YOUR GOAL
Set down exactly the lines in the records below that run from the line with "NTC2: 47k (+5V, GND) -> 47k (GND, SRC)" to the line with "U5 pin in-: VN -> VMID", inclusive, and nothing more.

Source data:
----

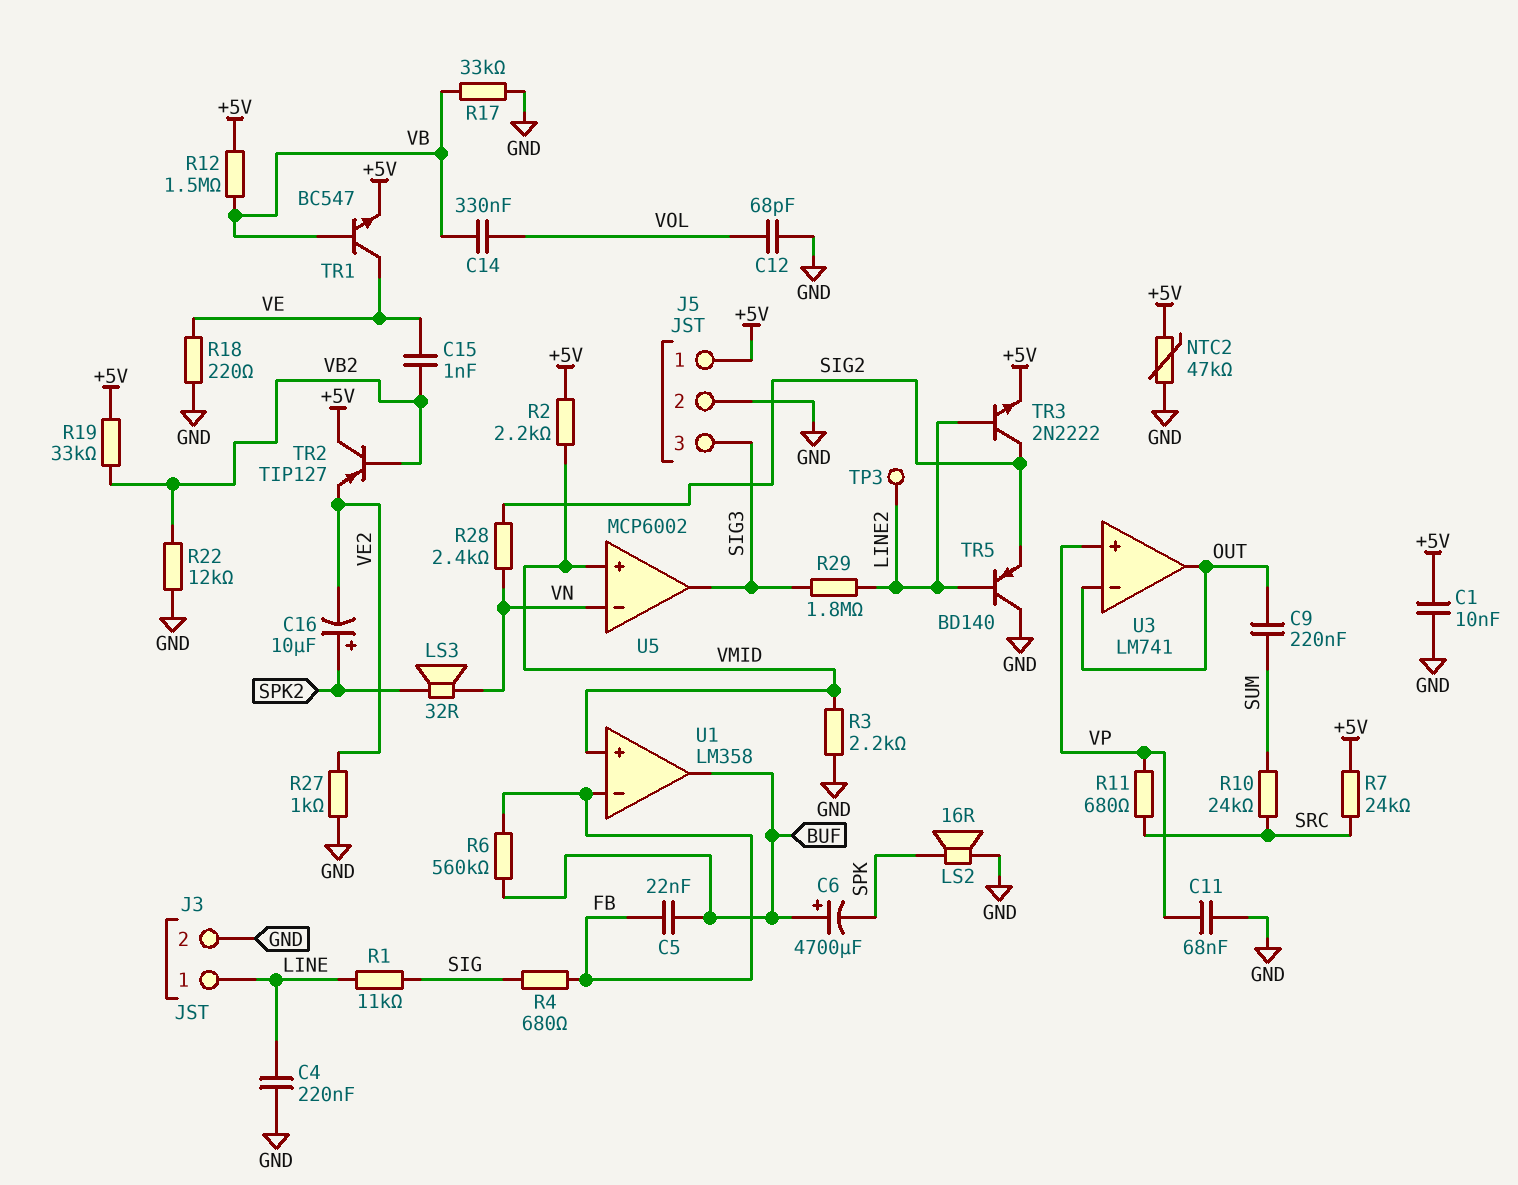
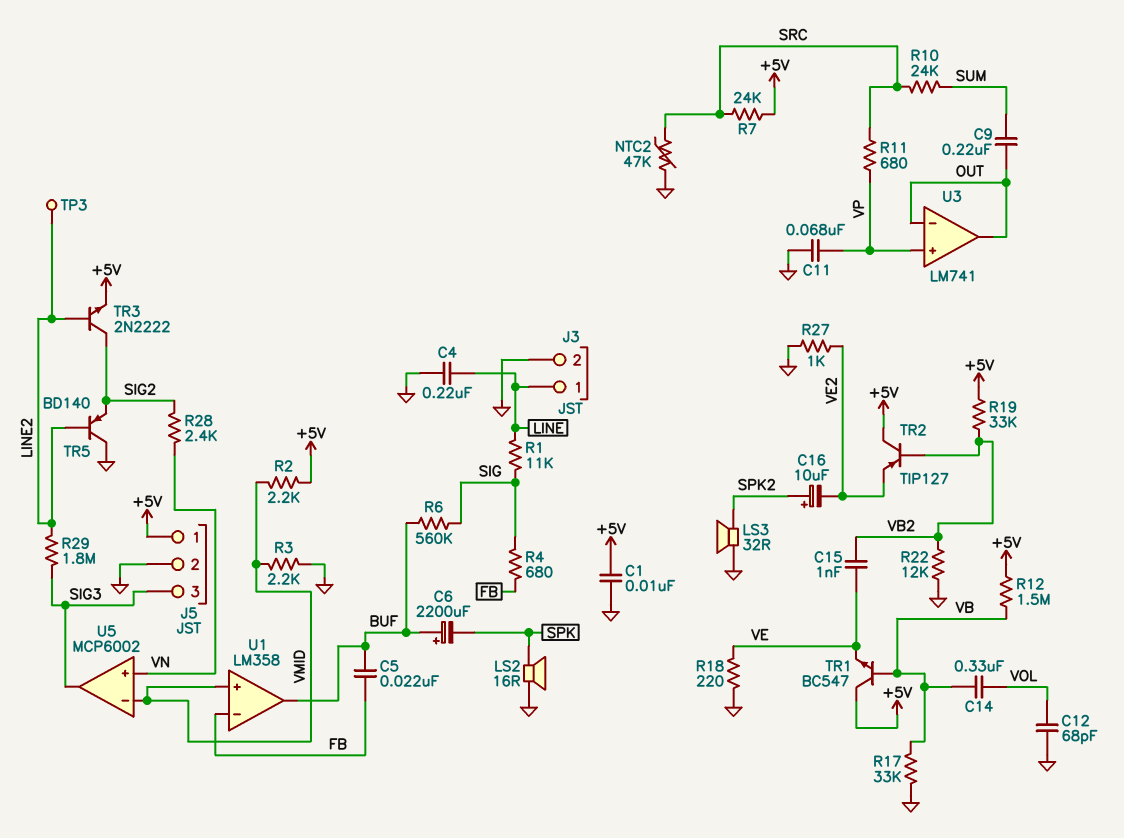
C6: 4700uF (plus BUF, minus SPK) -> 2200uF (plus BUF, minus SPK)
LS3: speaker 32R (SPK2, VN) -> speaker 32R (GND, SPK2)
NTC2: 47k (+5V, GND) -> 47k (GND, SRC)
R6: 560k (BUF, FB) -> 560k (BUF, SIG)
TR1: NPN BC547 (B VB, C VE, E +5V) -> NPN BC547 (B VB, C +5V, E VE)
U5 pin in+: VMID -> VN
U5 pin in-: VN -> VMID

----

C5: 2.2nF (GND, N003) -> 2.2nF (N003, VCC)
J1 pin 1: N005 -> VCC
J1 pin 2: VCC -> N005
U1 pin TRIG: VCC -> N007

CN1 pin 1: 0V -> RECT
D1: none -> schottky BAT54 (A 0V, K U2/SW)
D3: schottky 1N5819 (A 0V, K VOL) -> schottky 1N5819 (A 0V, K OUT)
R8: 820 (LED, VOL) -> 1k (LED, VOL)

----

EXERCISE RESPONSE
NTC2: 47k (+5V, GND) -> 47k (GND, SRC)
R6: 560k (BUF, FB) -> 560k (BUF, SIG)
TR1: NPN BC547 (B VB, C VE, E +5V) -> NPN BC547 (B VB, C +5V, E VE)
U5 pin in+: VMID -> VN
U5 pin in-: VN -> VMID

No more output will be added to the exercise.